Entries provided section start

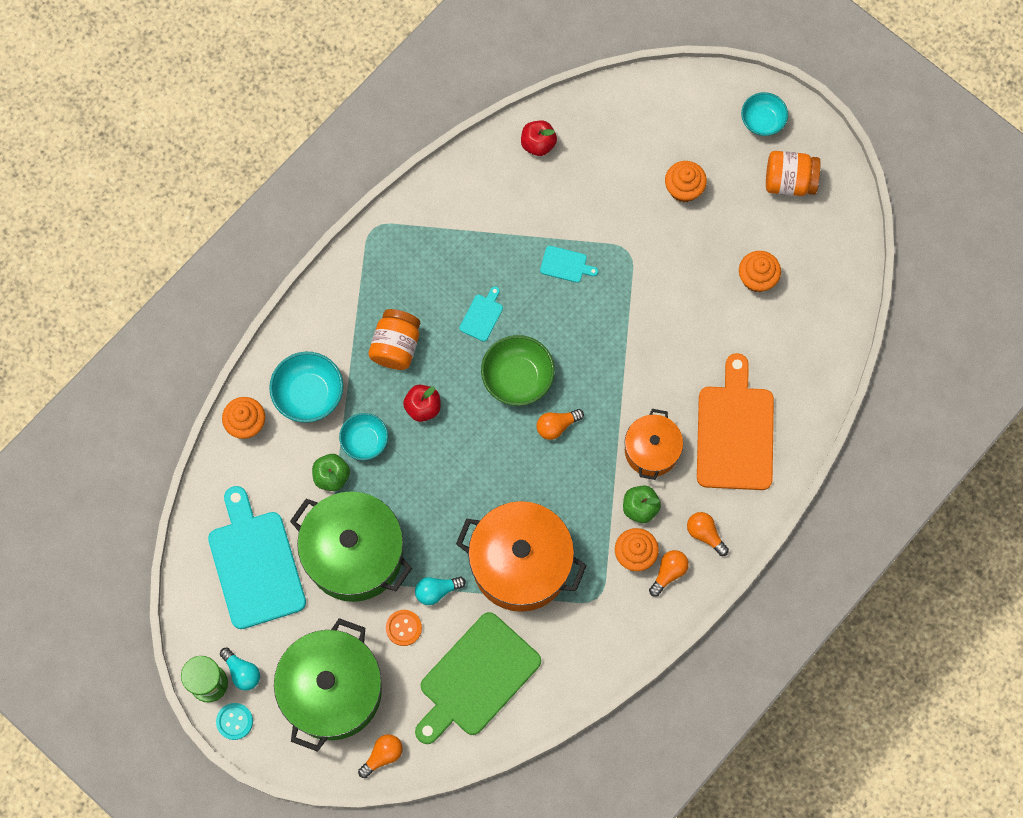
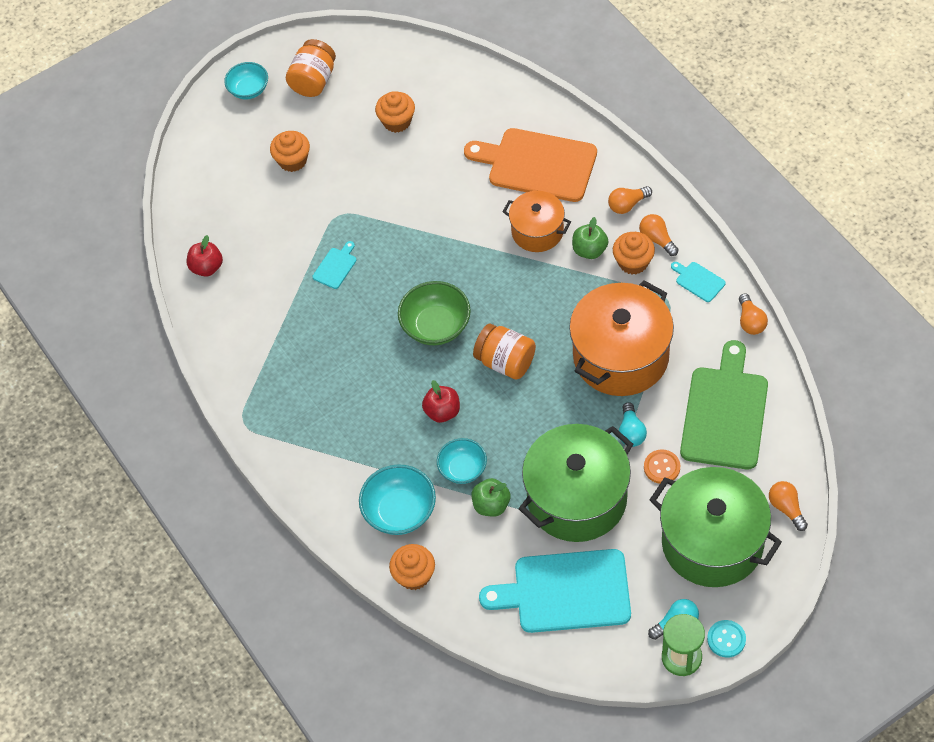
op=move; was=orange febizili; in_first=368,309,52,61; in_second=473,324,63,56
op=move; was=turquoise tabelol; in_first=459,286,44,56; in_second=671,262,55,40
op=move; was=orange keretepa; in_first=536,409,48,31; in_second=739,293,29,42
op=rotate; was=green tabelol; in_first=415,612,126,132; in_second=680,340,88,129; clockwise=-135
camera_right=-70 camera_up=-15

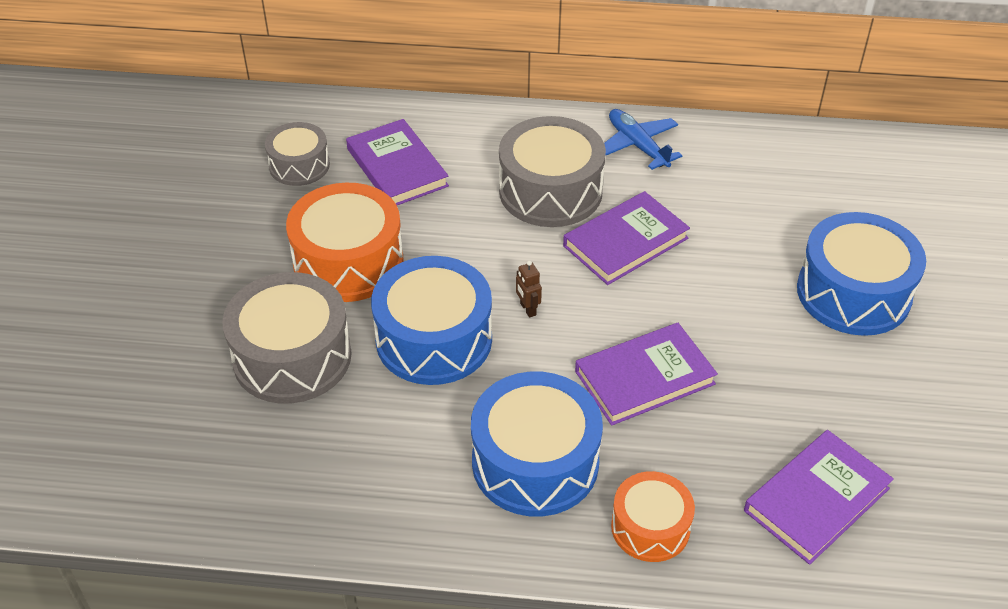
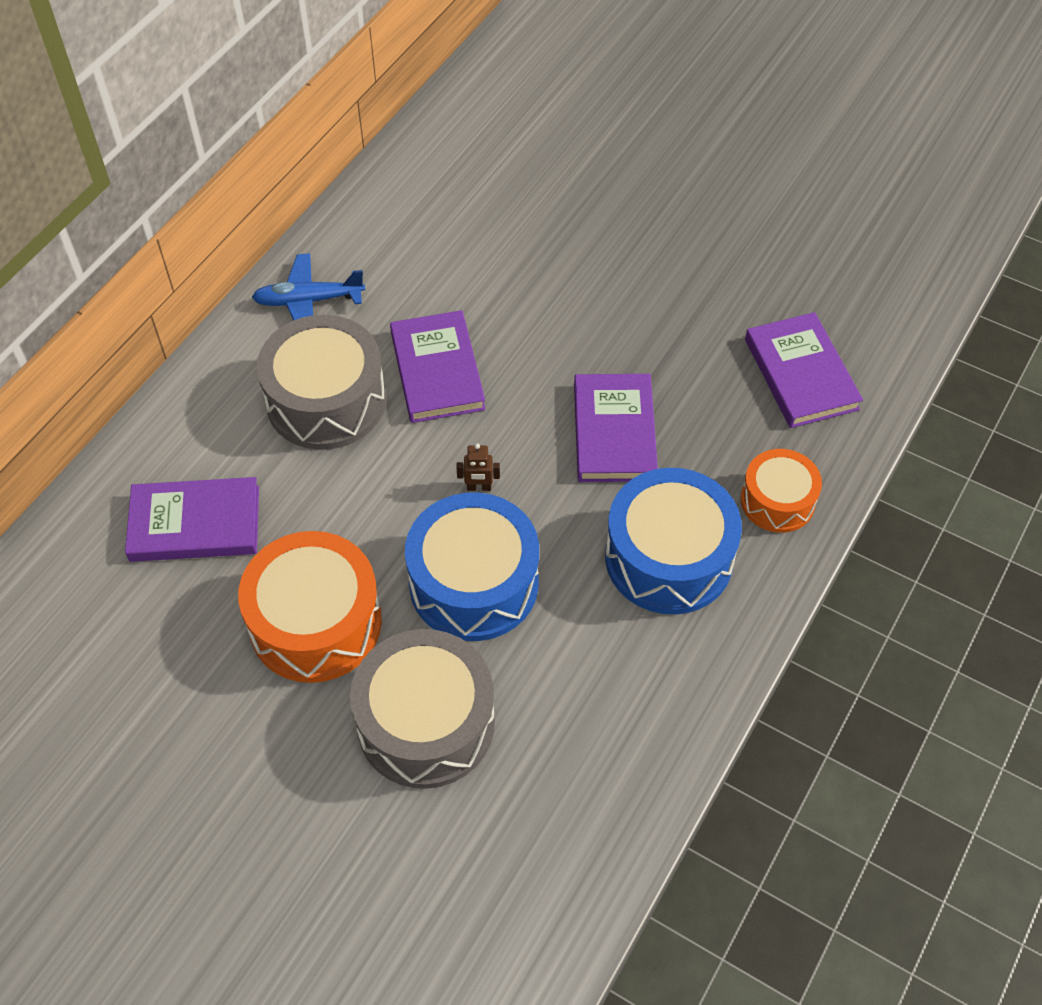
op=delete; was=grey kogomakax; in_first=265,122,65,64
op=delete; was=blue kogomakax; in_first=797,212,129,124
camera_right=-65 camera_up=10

Entries provided section end

### Task item
Repeat the data above in full and exactly. Omit every image.

### Answer section
op=move; was=orange febizili; in_first=368,309,52,61; in_second=473,324,63,56
op=move; was=turquoise tabelol; in_first=459,286,44,56; in_second=671,262,55,40
op=move; was=orange keretepa; in_first=536,409,48,31; in_second=739,293,29,42
op=rotate; was=green tabelol; in_first=415,612,126,132; in_second=680,340,88,129; clockwise=-135
camera_right=-70 camera_up=-15

op=delete; was=grey kogomakax; in_first=265,122,65,64
op=delete; was=blue kogomakax; in_first=797,212,129,124
camera_right=-65 camera_up=10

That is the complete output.